With nothing added and nothing dropped, write out all of the entries below.
══ Exercise input
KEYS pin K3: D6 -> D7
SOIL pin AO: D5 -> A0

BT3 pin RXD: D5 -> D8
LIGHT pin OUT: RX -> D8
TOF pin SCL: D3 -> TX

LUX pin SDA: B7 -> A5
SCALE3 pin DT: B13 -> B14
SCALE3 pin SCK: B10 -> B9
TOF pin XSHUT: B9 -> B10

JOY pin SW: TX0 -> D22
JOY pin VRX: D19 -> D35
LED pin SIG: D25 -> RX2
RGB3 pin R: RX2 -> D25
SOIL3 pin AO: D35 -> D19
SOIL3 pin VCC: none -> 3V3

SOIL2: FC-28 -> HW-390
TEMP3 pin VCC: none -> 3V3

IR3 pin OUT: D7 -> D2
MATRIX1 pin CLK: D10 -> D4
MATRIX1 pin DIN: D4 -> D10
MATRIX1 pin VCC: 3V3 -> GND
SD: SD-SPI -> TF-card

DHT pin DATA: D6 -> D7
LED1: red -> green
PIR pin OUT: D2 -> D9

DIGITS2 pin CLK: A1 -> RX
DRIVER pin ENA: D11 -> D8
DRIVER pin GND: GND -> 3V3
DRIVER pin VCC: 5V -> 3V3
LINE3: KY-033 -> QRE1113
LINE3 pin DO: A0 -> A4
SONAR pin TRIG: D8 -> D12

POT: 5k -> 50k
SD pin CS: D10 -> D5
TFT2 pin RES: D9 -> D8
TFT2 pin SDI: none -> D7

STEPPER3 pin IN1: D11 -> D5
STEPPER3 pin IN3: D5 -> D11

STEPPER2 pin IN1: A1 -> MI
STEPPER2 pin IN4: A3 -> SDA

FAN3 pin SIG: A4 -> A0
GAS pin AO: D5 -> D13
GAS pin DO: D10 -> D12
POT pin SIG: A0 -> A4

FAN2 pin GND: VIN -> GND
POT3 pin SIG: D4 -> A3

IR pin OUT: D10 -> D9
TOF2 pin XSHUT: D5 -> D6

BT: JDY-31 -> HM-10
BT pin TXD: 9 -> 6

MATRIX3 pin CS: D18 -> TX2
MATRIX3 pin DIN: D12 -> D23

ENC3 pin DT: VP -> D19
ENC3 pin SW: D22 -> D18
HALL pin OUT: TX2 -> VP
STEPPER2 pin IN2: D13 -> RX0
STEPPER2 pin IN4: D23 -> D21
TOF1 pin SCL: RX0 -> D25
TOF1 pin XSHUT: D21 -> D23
════
**Result of this task**
KEYS pin K3: D6 -> D7
SOIL pin AO: D5 -> A0

BT3 pin RXD: D5 -> D8
LIGHT pin OUT: RX -> D8
TOF pin SCL: D3 -> TX

LUX pin SDA: B7 -> A5
SCALE3 pin DT: B13 -> B14
SCALE3 pin SCK: B10 -> B9
TOF pin XSHUT: B9 -> B10

JOY pin SW: TX0 -> D22
JOY pin VRX: D19 -> D35
LED pin SIG: D25 -> RX2
RGB3 pin R: RX2 -> D25
SOIL3 pin AO: D35 -> D19
SOIL3 pin VCC: none -> 3V3

SOIL2: FC-28 -> HW-390
TEMP3 pin VCC: none -> 3V3

IR3 pin OUT: D7 -> D2
MATRIX1 pin CLK: D10 -> D4
MATRIX1 pin DIN: D4 -> D10
MATRIX1 pin VCC: 3V3 -> GND
SD: SD-SPI -> TF-card

DHT pin DATA: D6 -> D7
LED1: red -> green
PIR pin OUT: D2 -> D9

DIGITS2 pin CLK: A1 -> RX
DRIVER pin ENA: D11 -> D8
DRIVER pin GND: GND -> 3V3
DRIVER pin VCC: 5V -> 3V3
LINE3: KY-033 -> QRE1113
LINE3 pin DO: A0 -> A4
SONAR pin TRIG: D8 -> D12

POT: 5k -> 50k
SD pin CS: D10 -> D5
TFT2 pin RES: D9 -> D8
TFT2 pin SDI: none -> D7

STEPPER3 pin IN1: D11 -> D5
STEPPER3 pin IN3: D5 -> D11

STEPPER2 pin IN1: A1 -> MI
STEPPER2 pin IN4: A3 -> SDA

FAN3 pin SIG: A4 -> A0
GAS pin AO: D5 -> D13
GAS pin DO: D10 -> D12
POT pin SIG: A0 -> A4

FAN2 pin GND: VIN -> GND
POT3 pin SIG: D4 -> A3

IR pin OUT: D10 -> D9
TOF2 pin XSHUT: D5 -> D6

BT: JDY-31 -> HM-10
BT pin TXD: 9 -> 6

MATRIX3 pin CS: D18 -> TX2
MATRIX3 pin DIN: D12 -> D23

ENC3 pin DT: VP -> D19
ENC3 pin SW: D22 -> D18
HALL pin OUT: TX2 -> VP
STEPPER2 pin IN2: D13 -> RX0
STEPPER2 pin IN4: D23 -> D21
TOF1 pin SCL: RX0 -> D25
TOF1 pin XSHUT: D21 -> D23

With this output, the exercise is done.